**Activity:** Before you reproduce the entries that follow, strip out any image they contain and keep the rest exact.

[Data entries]
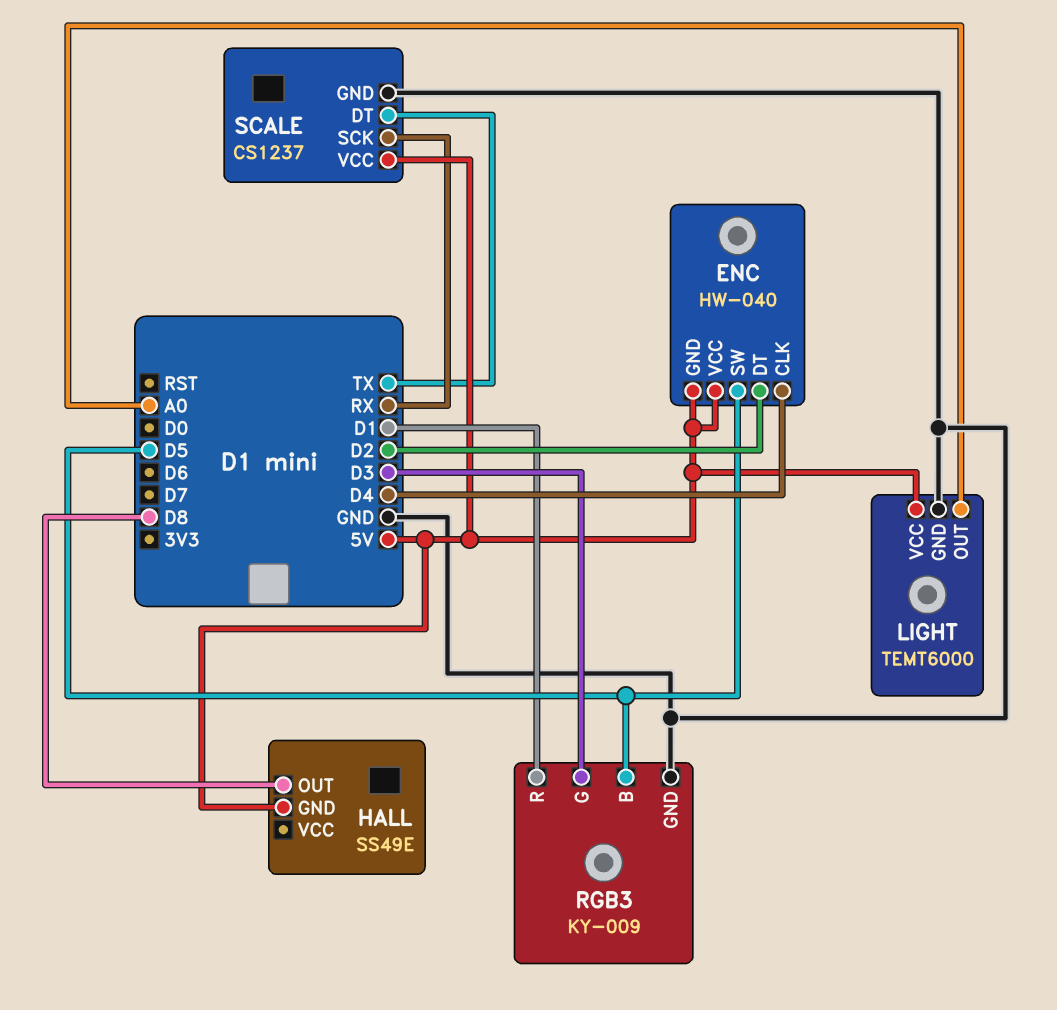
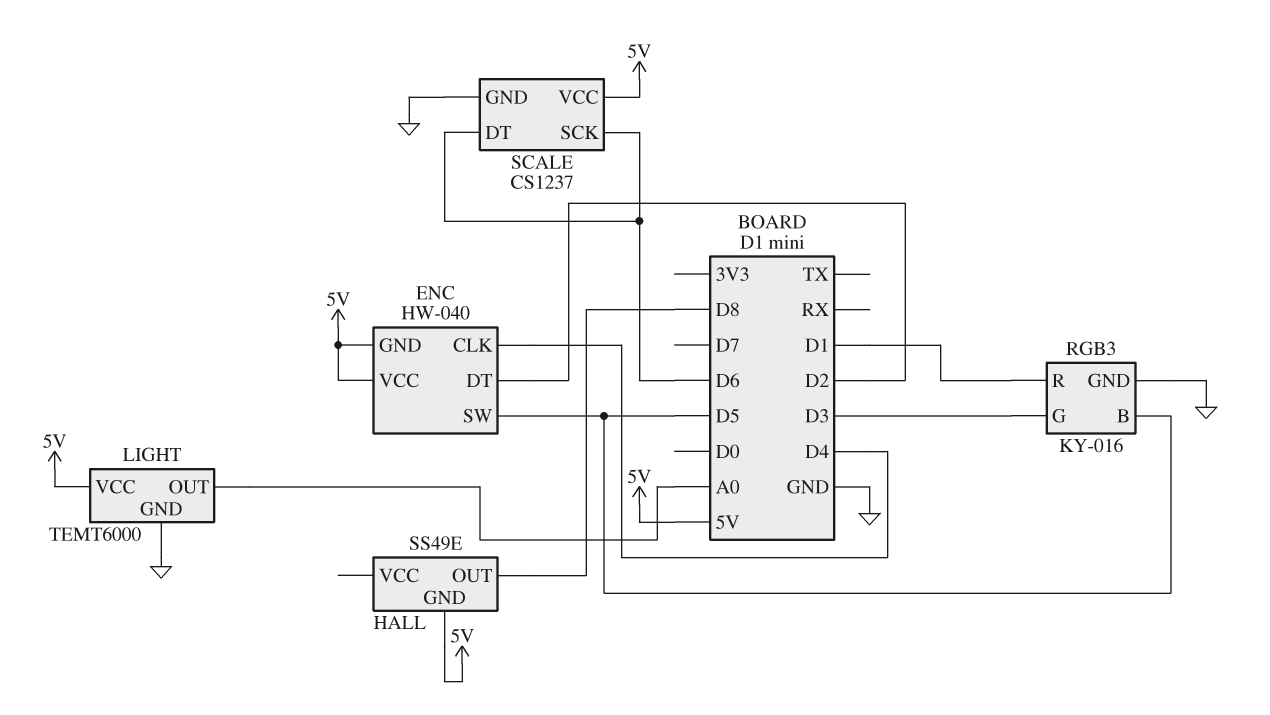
RGB3: KY-009 -> KY-016
SCALE pin DT: TX -> D6
SCALE pin SCK: RX -> D6

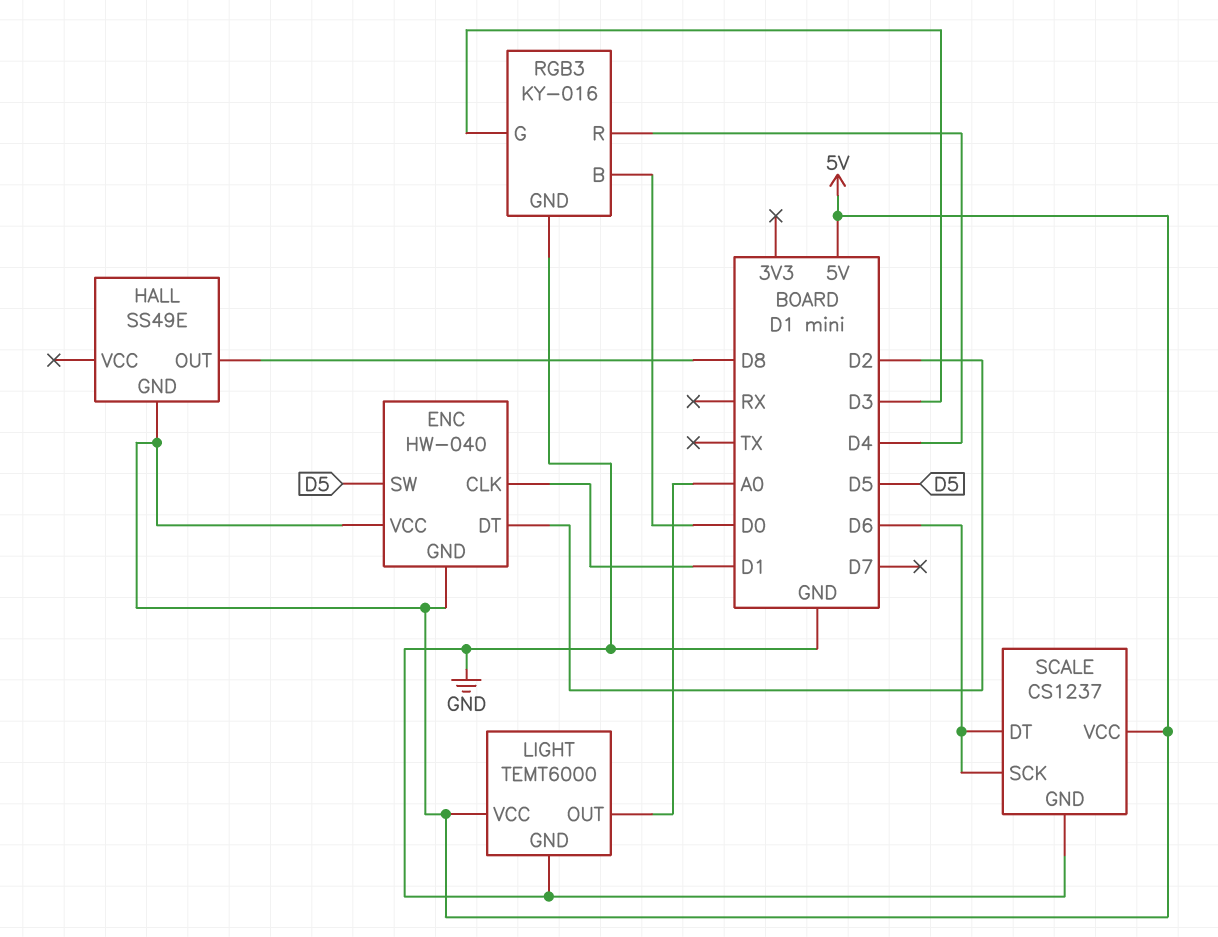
ENC pin CLK: D4 -> D1
RGB3 pin B: D5 -> D0
RGB3 pin R: D1 -> D4

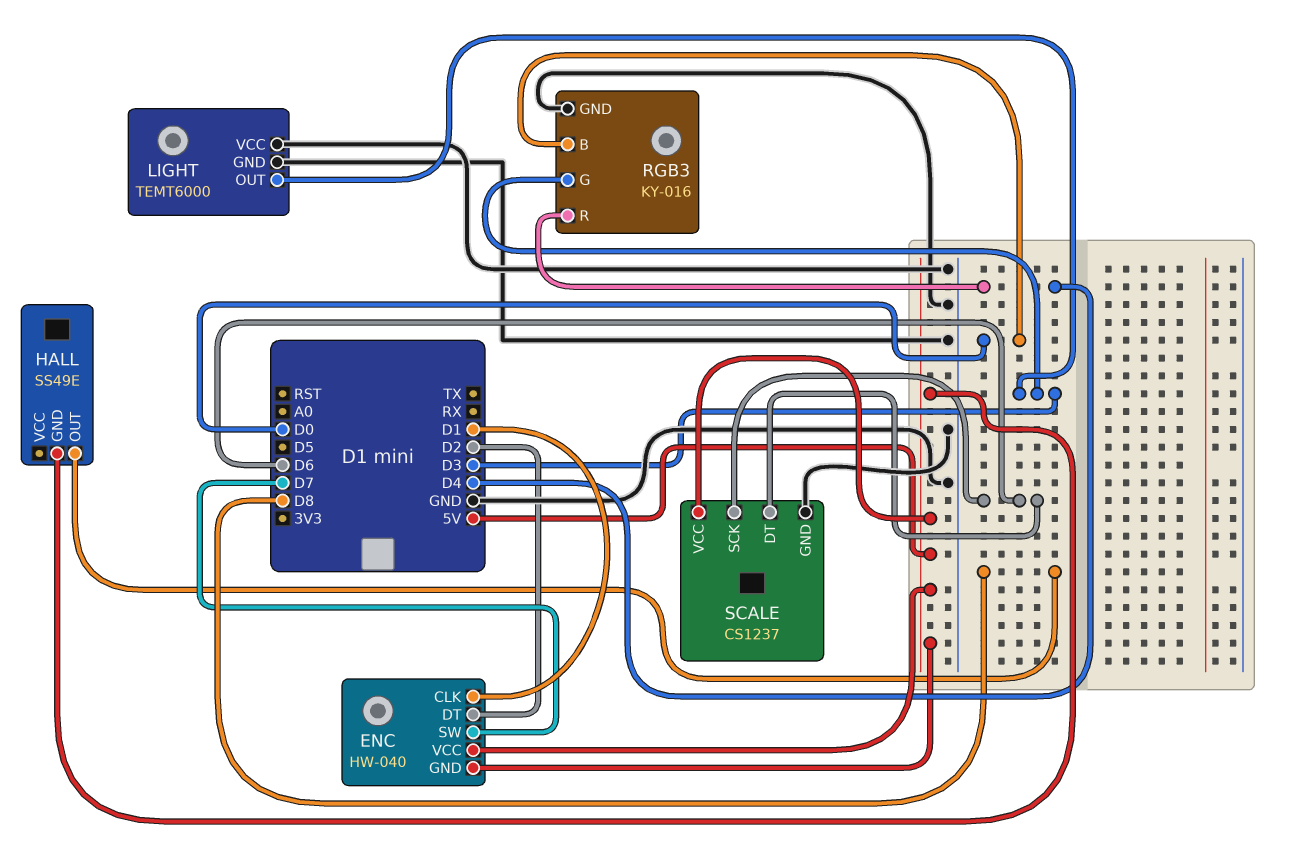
ENC pin SW: D5 -> D7
LIGHT pin OUT: A0 -> D3
LIGHT pin VCC: 5V -> GND

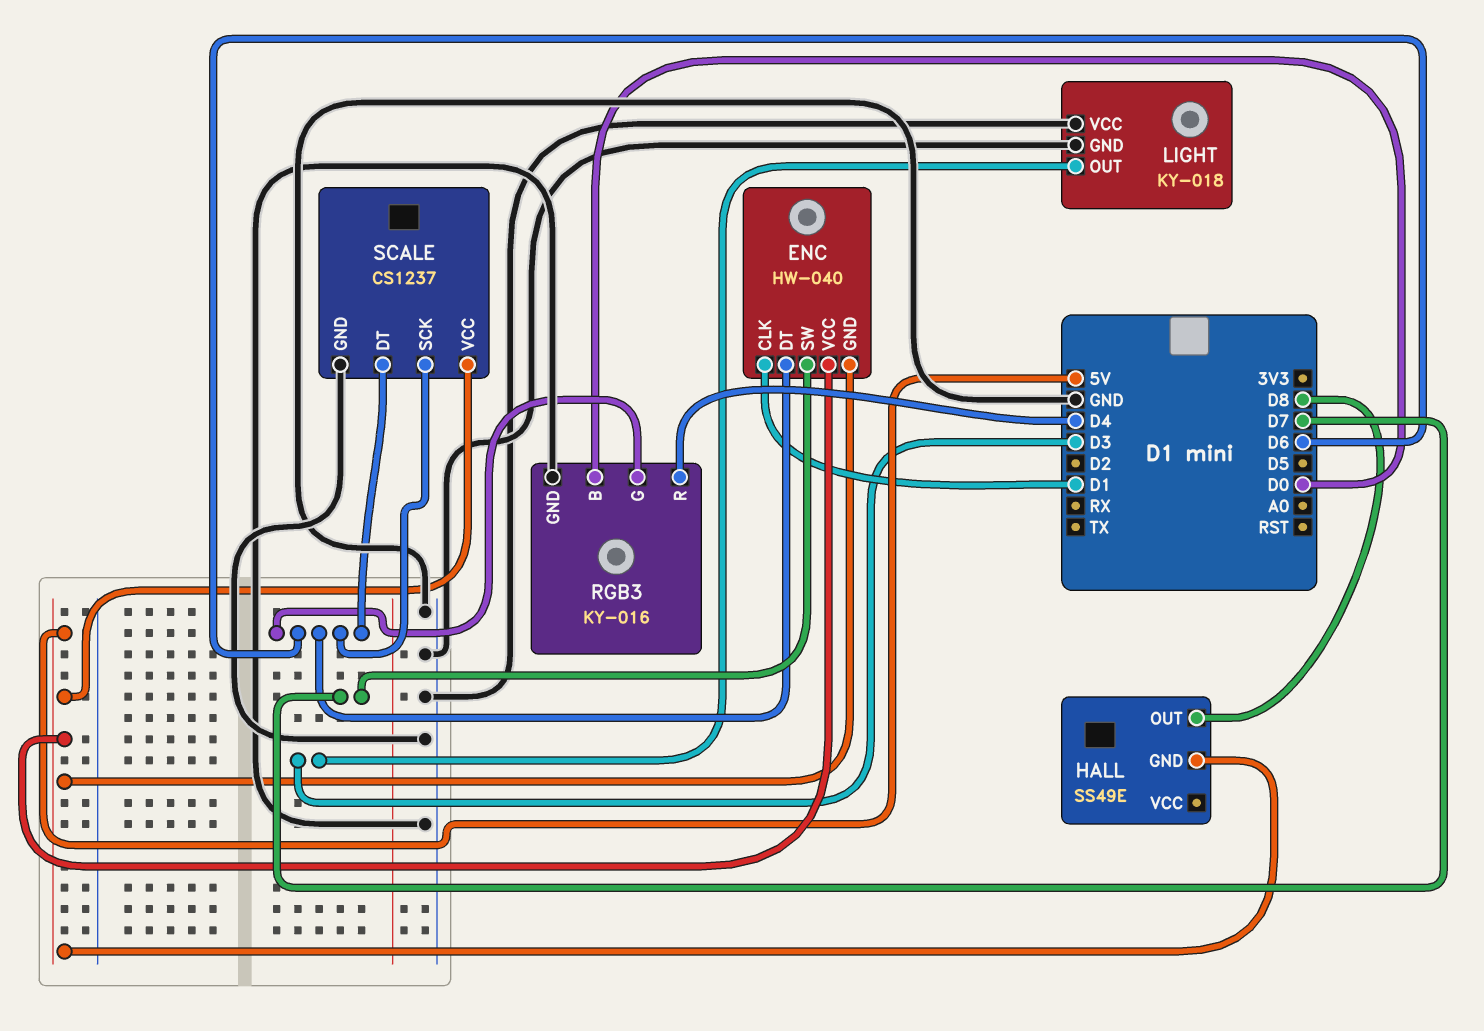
ENC pin DT: D2 -> D6
LIGHT: TEMT6000 -> KY-018
RGB3 pin G: D3 -> D6

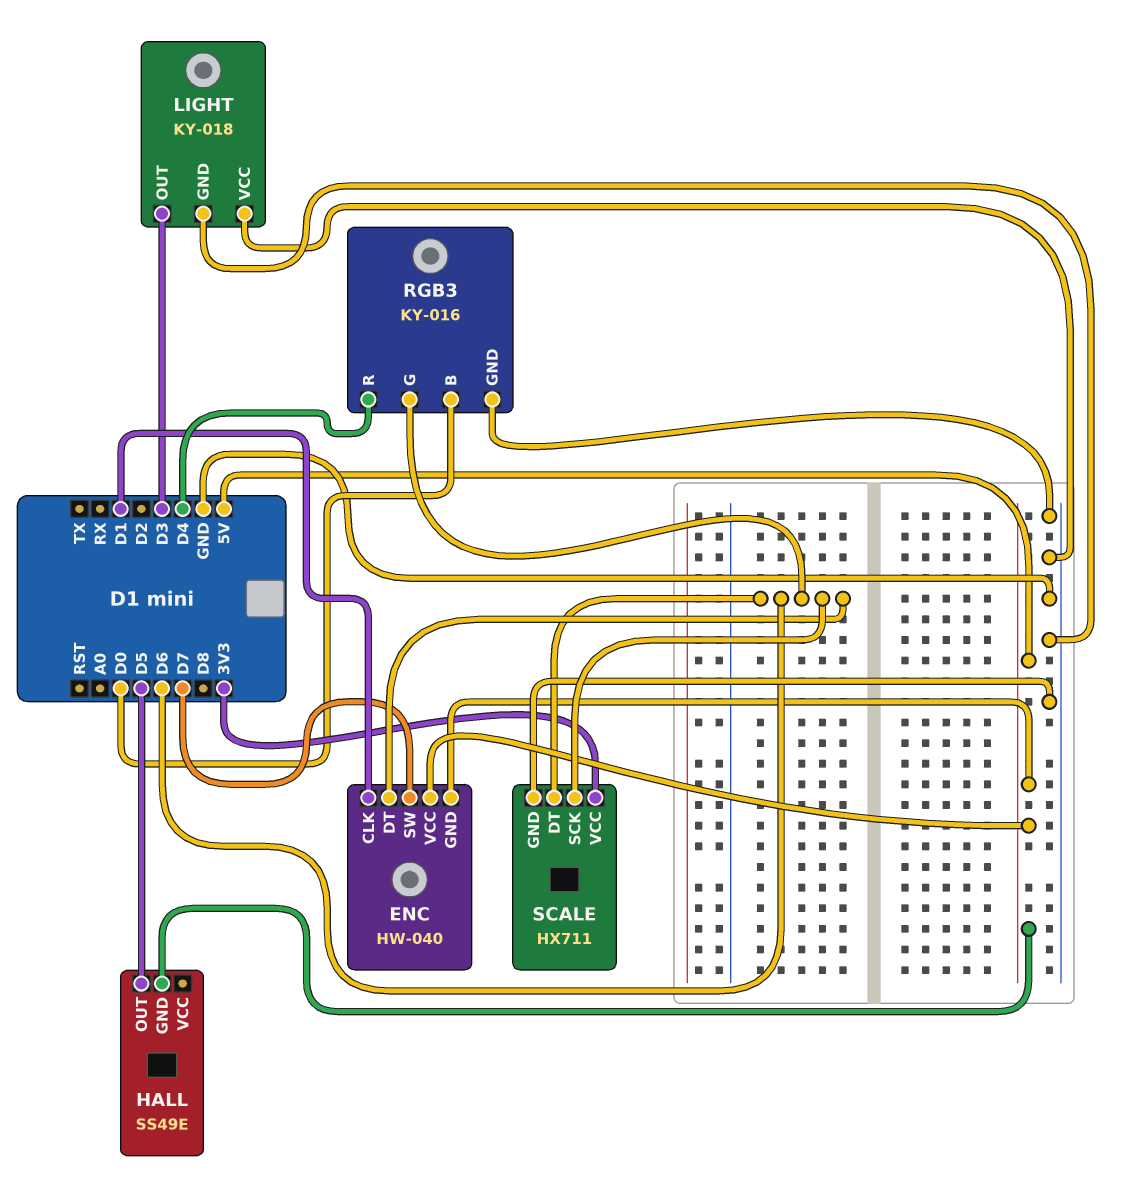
HALL pin OUT: D8 -> D5
SCALE: CS1237 -> HX711
SCALE pin VCC: 5V -> 3V3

**Task response:**
RGB3: KY-009 -> KY-016
SCALE pin DT: TX -> D6
SCALE pin SCK: RX -> D6

ENC pin CLK: D4 -> D1
RGB3 pin B: D5 -> D0
RGB3 pin R: D1 -> D4

ENC pin SW: D5 -> D7
LIGHT pin OUT: A0 -> D3
LIGHT pin VCC: 5V -> GND

ENC pin DT: D2 -> D6
LIGHT: TEMT6000 -> KY-018
RGB3 pin G: D3 -> D6

HALL pin OUT: D8 -> D5
SCALE: CS1237 -> HX711
SCALE pin VCC: 5V -> 3V3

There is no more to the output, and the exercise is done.